YOUR OBJECTIVE> Using the entries that follow, write out the line containing "cyan brick A4:A5", the line containing "none -> brown brick E4 level 2", and every line between them, exactly and nothing else.

DATASET EXTRACT>
==========

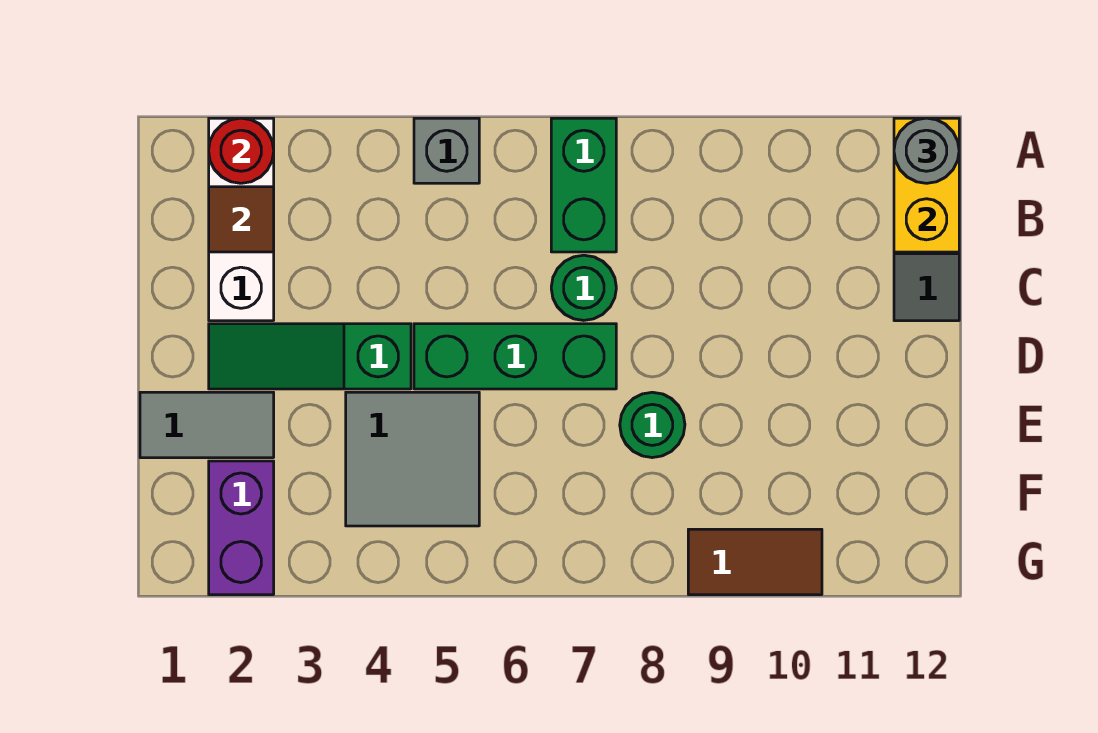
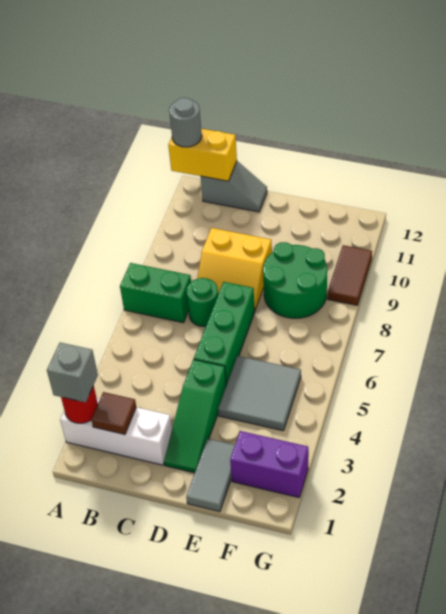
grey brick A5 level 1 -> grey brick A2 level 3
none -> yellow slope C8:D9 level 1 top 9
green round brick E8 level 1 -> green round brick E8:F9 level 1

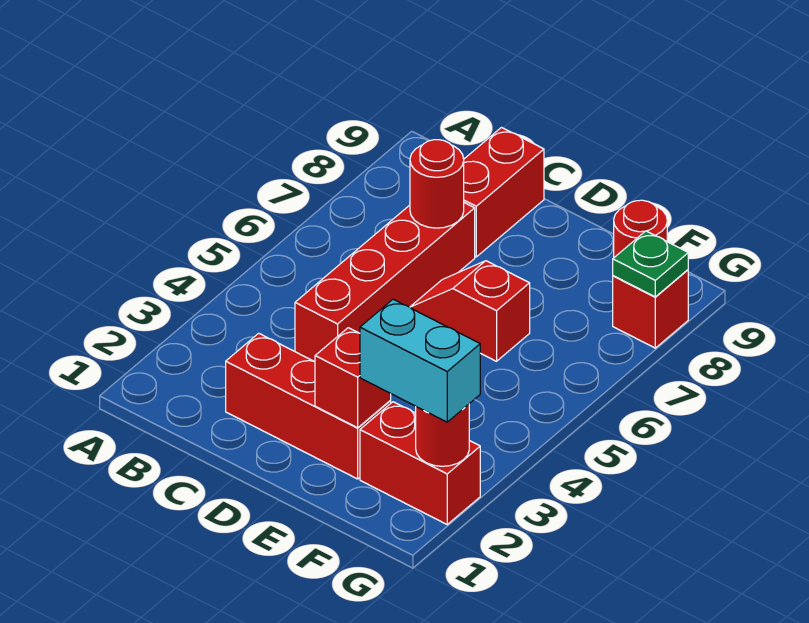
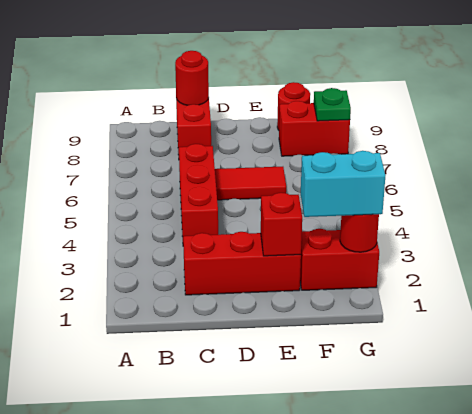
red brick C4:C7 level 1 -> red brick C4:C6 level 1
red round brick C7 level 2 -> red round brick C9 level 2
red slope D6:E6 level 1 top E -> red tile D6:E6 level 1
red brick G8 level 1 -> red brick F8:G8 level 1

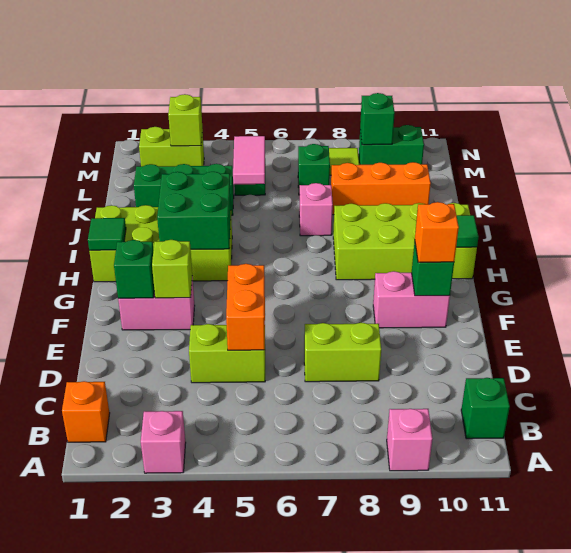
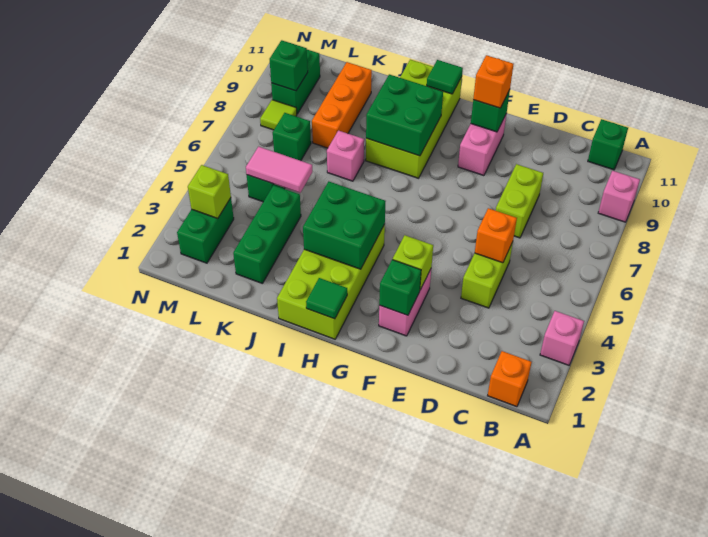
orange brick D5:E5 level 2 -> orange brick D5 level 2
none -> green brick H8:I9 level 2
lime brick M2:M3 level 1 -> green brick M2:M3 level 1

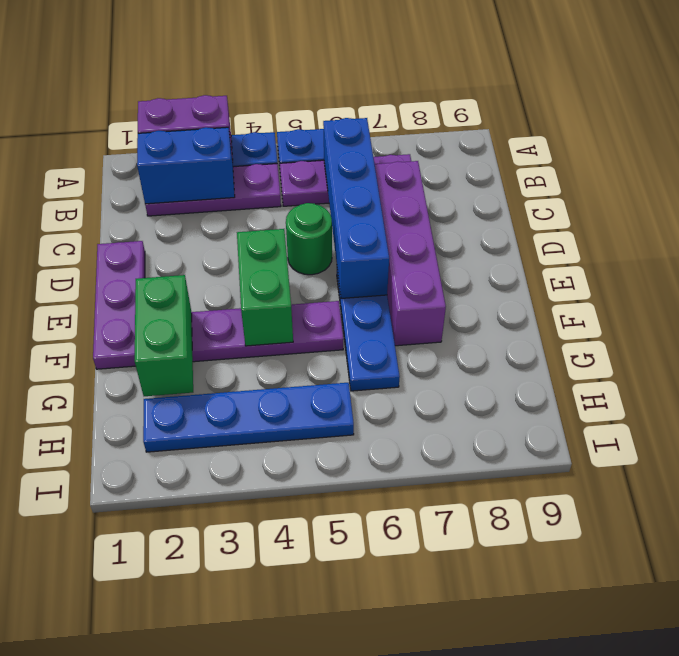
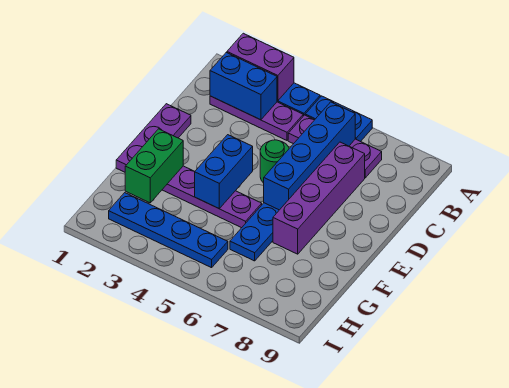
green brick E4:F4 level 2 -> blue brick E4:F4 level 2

==========

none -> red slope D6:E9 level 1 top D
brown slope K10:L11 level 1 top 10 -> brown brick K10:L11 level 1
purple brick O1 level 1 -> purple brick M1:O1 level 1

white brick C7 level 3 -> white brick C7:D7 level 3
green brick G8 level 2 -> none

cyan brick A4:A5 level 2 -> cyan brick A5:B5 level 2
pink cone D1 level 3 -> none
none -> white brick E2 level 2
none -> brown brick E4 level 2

==========

TASK SOLUTION>
cyan brick A4:A5 level 2 -> cyan brick A5:B5 level 2
pink cone D1 level 3 -> none
none -> white brick E2 level 2
none -> brown brick E4 level 2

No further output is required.